• TASK GOAL: Please copy out the entries below exactly, beginning with the line that contains "C4: 47nF (0V, MODE) -> 68nF (0V, MODE)" and ending with the line that contains "R10: none -> 560 (N001, N013)", and include nothing outside that span.
_ _ _ _ _
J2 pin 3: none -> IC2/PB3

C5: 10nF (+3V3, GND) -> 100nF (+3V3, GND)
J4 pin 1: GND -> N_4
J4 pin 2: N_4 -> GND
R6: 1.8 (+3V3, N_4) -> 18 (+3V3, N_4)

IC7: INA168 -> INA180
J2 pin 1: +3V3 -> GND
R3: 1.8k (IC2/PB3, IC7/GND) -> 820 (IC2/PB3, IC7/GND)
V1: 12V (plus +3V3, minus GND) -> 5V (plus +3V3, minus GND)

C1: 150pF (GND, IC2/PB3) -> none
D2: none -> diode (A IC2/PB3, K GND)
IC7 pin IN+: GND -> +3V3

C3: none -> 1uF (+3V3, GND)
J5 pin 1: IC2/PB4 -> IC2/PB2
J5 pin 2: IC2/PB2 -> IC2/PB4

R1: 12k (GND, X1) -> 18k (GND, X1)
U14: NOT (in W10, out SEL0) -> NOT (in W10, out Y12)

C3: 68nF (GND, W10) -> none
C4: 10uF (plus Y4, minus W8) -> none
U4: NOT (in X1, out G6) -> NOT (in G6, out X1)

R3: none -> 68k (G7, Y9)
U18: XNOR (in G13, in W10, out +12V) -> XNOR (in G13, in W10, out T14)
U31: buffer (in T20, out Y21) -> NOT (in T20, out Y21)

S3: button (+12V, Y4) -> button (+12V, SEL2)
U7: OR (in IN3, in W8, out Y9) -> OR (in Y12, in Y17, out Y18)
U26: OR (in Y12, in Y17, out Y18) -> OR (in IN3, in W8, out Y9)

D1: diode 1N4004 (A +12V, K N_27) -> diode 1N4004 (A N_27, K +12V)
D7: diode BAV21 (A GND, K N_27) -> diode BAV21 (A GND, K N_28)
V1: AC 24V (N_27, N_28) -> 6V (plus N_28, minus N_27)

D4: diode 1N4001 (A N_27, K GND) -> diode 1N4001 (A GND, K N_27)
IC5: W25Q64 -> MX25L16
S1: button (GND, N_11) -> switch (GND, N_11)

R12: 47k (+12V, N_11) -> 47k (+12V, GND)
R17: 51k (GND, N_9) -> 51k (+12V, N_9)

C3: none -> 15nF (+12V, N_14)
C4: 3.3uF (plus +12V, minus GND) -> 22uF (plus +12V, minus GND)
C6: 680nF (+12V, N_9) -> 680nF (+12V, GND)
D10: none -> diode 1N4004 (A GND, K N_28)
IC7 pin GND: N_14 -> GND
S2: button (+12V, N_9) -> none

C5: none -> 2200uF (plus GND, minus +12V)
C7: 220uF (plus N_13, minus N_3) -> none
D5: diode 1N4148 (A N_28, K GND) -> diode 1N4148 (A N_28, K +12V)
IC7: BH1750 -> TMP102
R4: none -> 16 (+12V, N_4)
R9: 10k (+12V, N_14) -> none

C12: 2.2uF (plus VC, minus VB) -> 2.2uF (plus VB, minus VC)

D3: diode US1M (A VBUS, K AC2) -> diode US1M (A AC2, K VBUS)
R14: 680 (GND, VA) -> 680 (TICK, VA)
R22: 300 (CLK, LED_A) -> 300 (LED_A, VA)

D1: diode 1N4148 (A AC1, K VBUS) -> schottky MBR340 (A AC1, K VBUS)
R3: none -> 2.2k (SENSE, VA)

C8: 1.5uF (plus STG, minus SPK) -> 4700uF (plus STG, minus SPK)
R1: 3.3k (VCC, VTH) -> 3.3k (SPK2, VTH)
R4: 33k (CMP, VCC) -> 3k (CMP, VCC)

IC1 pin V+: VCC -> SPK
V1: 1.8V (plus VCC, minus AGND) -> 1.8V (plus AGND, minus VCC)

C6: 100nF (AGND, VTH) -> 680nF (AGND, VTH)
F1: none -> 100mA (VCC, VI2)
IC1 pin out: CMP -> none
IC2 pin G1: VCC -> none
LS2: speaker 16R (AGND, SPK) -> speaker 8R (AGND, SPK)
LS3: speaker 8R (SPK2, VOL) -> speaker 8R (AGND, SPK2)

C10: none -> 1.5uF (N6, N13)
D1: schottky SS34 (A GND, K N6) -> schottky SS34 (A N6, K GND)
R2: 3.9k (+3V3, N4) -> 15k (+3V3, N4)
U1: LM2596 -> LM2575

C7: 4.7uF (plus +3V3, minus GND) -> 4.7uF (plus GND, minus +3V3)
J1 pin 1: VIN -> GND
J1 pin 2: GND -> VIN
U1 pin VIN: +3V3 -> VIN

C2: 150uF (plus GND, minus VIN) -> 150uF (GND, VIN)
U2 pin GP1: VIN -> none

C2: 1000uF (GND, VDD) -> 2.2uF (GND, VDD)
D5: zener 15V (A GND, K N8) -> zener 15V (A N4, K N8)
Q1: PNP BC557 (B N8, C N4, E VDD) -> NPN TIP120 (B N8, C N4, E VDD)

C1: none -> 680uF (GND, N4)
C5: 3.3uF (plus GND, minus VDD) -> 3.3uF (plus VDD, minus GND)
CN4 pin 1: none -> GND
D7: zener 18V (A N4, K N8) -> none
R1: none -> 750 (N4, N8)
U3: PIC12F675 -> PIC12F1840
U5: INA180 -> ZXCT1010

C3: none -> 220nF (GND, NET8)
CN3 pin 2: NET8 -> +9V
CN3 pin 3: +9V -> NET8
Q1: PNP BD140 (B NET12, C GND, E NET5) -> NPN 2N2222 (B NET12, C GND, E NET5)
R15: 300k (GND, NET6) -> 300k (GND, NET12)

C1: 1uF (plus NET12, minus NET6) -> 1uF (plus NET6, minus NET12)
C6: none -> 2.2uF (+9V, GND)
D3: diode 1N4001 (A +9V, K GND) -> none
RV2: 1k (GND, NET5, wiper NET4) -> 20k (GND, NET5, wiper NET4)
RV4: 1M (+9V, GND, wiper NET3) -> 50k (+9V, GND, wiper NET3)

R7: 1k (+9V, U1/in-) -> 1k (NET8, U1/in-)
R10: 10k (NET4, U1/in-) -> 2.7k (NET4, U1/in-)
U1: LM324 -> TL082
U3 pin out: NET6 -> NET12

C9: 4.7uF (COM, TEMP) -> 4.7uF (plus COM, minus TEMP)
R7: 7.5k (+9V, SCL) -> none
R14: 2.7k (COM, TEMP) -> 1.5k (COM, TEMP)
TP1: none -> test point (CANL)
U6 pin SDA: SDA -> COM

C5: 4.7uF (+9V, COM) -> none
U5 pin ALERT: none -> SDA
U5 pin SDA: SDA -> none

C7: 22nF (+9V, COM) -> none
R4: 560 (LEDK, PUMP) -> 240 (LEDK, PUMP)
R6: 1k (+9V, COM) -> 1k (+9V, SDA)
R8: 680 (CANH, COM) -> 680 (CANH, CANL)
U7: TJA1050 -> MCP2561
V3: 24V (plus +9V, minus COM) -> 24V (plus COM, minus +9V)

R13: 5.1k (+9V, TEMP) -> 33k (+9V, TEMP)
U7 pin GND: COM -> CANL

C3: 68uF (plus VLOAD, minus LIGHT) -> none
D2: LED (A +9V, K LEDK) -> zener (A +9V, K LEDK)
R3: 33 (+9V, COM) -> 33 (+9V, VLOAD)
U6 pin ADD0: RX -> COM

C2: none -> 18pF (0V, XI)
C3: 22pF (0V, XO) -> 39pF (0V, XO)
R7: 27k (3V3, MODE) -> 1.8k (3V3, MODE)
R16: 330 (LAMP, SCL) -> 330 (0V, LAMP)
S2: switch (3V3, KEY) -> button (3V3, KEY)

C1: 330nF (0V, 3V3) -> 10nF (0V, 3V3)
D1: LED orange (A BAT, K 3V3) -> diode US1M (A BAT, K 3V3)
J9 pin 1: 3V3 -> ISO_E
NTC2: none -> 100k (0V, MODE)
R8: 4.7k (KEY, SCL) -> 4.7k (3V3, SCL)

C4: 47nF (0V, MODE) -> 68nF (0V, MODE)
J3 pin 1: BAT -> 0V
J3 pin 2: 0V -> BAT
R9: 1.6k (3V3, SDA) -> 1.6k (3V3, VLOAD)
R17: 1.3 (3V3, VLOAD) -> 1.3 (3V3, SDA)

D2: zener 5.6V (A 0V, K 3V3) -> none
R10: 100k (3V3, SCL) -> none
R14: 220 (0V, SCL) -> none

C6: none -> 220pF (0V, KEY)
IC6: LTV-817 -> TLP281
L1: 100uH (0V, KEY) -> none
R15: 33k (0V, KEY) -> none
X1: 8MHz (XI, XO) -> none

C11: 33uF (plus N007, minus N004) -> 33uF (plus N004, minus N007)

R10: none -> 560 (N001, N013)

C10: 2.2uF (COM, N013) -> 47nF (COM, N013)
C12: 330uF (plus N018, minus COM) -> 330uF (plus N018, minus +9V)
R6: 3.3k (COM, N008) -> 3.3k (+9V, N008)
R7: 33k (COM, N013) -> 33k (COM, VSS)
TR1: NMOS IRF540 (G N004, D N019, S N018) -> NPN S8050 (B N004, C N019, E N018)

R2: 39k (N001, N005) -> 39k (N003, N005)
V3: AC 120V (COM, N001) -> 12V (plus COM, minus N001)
_ _ _ _ _
• ANSWER BOX:
C4: 47nF (0V, MODE) -> 68nF (0V, MODE)
J3 pin 1: BAT -> 0V
J3 pin 2: 0V -> BAT
R9: 1.6k (3V3, SDA) -> 1.6k (3V3, VLOAD)
R17: 1.3 (3V3, VLOAD) -> 1.3 (3V3, SDA)

D2: zener 5.6V (A 0V, K 3V3) -> none
R10: 100k (3V3, SCL) -> none
R14: 220 (0V, SCL) -> none

C6: none -> 220pF (0V, KEY)
IC6: LTV-817 -> TLP281
L1: 100uH (0V, KEY) -> none
R15: 33k (0V, KEY) -> none
X1: 8MHz (XI, XO) -> none

C11: 33uF (plus N007, minus N004) -> 33uF (plus N004, minus N007)

R10: none -> 560 (N001, N013)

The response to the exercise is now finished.